-- WHAT YOU WILL DO --
Transcribe each line of the material exactly as it stands.

-- DATA EXTRACT --
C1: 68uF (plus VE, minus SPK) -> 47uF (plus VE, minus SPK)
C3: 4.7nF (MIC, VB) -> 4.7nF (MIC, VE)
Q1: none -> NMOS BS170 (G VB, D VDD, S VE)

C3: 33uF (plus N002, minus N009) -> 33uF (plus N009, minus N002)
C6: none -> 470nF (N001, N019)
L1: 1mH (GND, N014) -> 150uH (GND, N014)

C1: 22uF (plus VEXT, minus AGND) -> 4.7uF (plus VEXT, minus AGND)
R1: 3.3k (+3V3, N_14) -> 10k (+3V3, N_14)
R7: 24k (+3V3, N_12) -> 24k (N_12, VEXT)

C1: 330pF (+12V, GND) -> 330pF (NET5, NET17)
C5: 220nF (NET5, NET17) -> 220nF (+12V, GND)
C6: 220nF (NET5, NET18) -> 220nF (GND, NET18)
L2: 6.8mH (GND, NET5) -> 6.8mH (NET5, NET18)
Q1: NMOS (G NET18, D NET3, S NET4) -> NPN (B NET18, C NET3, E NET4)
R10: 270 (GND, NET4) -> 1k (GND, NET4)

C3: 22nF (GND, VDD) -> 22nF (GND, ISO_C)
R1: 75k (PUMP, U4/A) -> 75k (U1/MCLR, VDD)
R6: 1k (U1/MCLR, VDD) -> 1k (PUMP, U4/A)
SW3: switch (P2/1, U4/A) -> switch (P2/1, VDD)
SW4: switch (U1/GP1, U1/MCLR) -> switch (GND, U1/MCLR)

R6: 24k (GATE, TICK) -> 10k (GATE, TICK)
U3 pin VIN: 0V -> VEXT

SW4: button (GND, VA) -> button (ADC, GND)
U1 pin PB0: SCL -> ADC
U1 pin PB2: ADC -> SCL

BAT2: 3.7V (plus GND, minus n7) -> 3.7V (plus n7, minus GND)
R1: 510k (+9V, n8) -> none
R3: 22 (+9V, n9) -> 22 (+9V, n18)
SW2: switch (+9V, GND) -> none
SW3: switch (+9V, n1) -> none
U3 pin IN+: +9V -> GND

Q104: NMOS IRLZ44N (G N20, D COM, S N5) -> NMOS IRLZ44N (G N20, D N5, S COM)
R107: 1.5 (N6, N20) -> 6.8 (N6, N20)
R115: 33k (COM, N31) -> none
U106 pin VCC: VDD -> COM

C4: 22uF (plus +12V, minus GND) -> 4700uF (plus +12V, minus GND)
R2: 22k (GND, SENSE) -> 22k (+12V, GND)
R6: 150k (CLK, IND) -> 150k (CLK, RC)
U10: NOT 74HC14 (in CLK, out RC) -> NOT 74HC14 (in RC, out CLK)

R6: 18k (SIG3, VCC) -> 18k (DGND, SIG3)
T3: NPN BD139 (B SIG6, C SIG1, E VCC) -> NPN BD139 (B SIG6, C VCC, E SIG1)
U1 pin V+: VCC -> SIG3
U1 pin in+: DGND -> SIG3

-- EXPECTED ANSWER --
C1: 68uF (plus VE, minus SPK) -> 47uF (plus VE, minus SPK)
C3: 4.7nF (MIC, VB) -> 4.7nF (MIC, VE)
Q1: none -> NMOS BS170 (G VB, D VDD, S VE)

C3: 33uF (plus N002, minus N009) -> 33uF (plus N009, minus N002)
C6: none -> 470nF (N001, N019)
L1: 1mH (GND, N014) -> 150uH (GND, N014)

C1: 22uF (plus VEXT, minus AGND) -> 4.7uF (plus VEXT, minus AGND)
R1: 3.3k (+3V3, N_14) -> 10k (+3V3, N_14)
R7: 24k (+3V3, N_12) -> 24k (N_12, VEXT)

C1: 330pF (+12V, GND) -> 330pF (NET5, NET17)
C5: 220nF (NET5, NET17) -> 220nF (+12V, GND)
C6: 220nF (NET5, NET18) -> 220nF (GND, NET18)
L2: 6.8mH (GND, NET5) -> 6.8mH (NET5, NET18)
Q1: NMOS (G NET18, D NET3, S NET4) -> NPN (B NET18, C NET3, E NET4)
R10: 270 (GND, NET4) -> 1k (GND, NET4)

C3: 22nF (GND, VDD) -> 22nF (GND, ISO_C)
R1: 75k (PUMP, U4/A) -> 75k (U1/MCLR, VDD)
R6: 1k (U1/MCLR, VDD) -> 1k (PUMP, U4/A)
SW3: switch (P2/1, U4/A) -> switch (P2/1, VDD)
SW4: switch (U1/GP1, U1/MCLR) -> switch (GND, U1/MCLR)

R6: 24k (GATE, TICK) -> 10k (GATE, TICK)
U3 pin VIN: 0V -> VEXT

SW4: button (GND, VA) -> button (ADC, GND)
U1 pin PB0: SCL -> ADC
U1 pin PB2: ADC -> SCL

BAT2: 3.7V (plus GND, minus n7) -> 3.7V (plus n7, minus GND)
R1: 510k (+9V, n8) -> none
R3: 22 (+9V, n9) -> 22 (+9V, n18)
SW2: switch (+9V, GND) -> none
SW3: switch (+9V, n1) -> none
U3 pin IN+: +9V -> GND

Q104: NMOS IRLZ44N (G N20, D COM, S N5) -> NMOS IRLZ44N (G N20, D N5, S COM)
R107: 1.5 (N6, N20) -> 6.8 (N6, N20)
R115: 33k (COM, N31) -> none
U106 pin VCC: VDD -> COM

C4: 22uF (plus +12V, minus GND) -> 4700uF (plus +12V, minus GND)
R2: 22k (GND, SENSE) -> 22k (+12V, GND)
R6: 150k (CLK, IND) -> 150k (CLK, RC)
U10: NOT 74HC14 (in CLK, out RC) -> NOT 74HC14 (in RC, out CLK)

R6: 18k (SIG3, VCC) -> 18k (DGND, SIG3)
T3: NPN BD139 (B SIG6, C SIG1, E VCC) -> NPN BD139 (B SIG6, C VCC, E SIG1)
U1 pin V+: VCC -> SIG3
U1 pin in+: DGND -> SIG3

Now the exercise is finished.